_Exercise_
Your answer should consist of the lines in the following data that contain "size".

_Material provided_

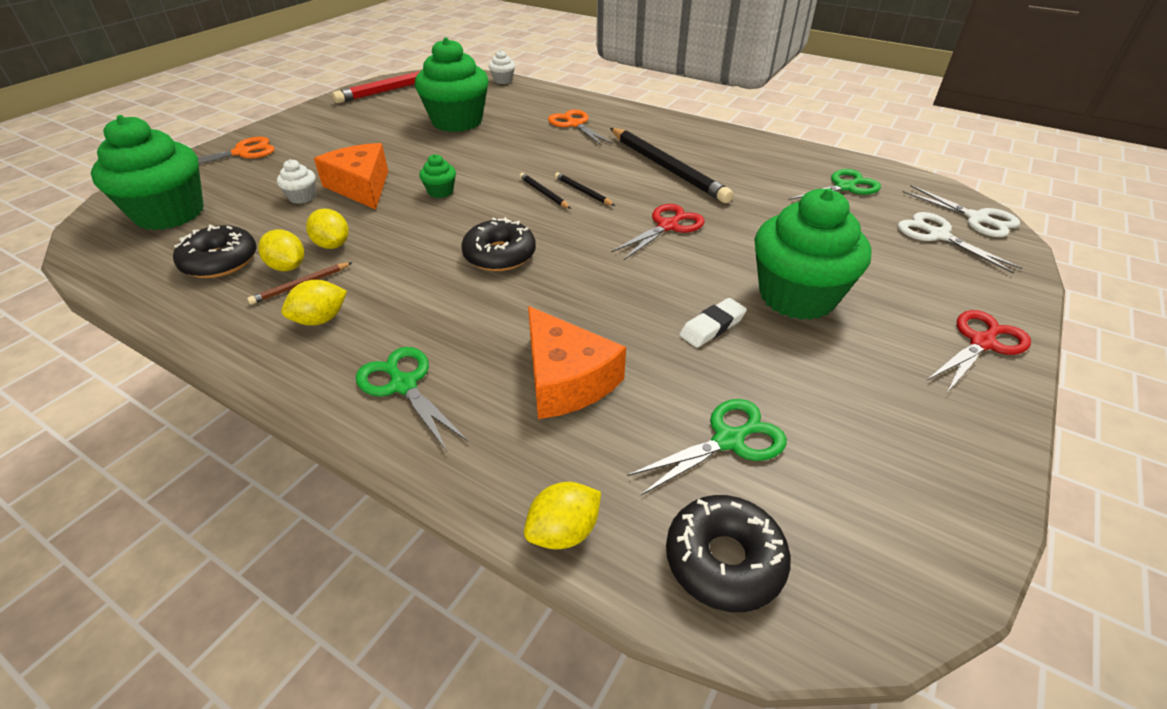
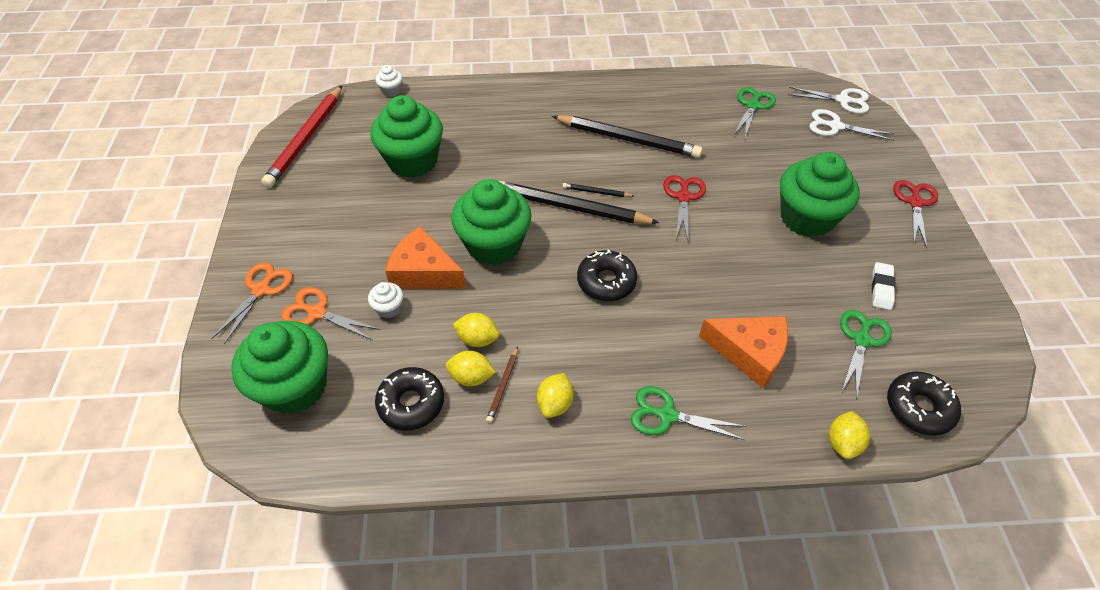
camera: 35 degrees left, 10 degrees up
green cupcake [419,154,456,198] -> green cupcake [451,179,531,266], size x2.37
black pencil [519,173,571,209] -> black pencil [499,181,659,224], size x2.28
orange scissors [548,110,613,146] -> orange scissors moved to [281,287,380,340]
white eraser [679,298,747,348] -> white eraser moved to [872,262,896,310]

_Task output_
green cupcake [419,154,456,198] -> green cupcake [451,179,531,266], size x2.37
black pencil [519,173,571,209] -> black pencil [499,181,659,224], size x2.28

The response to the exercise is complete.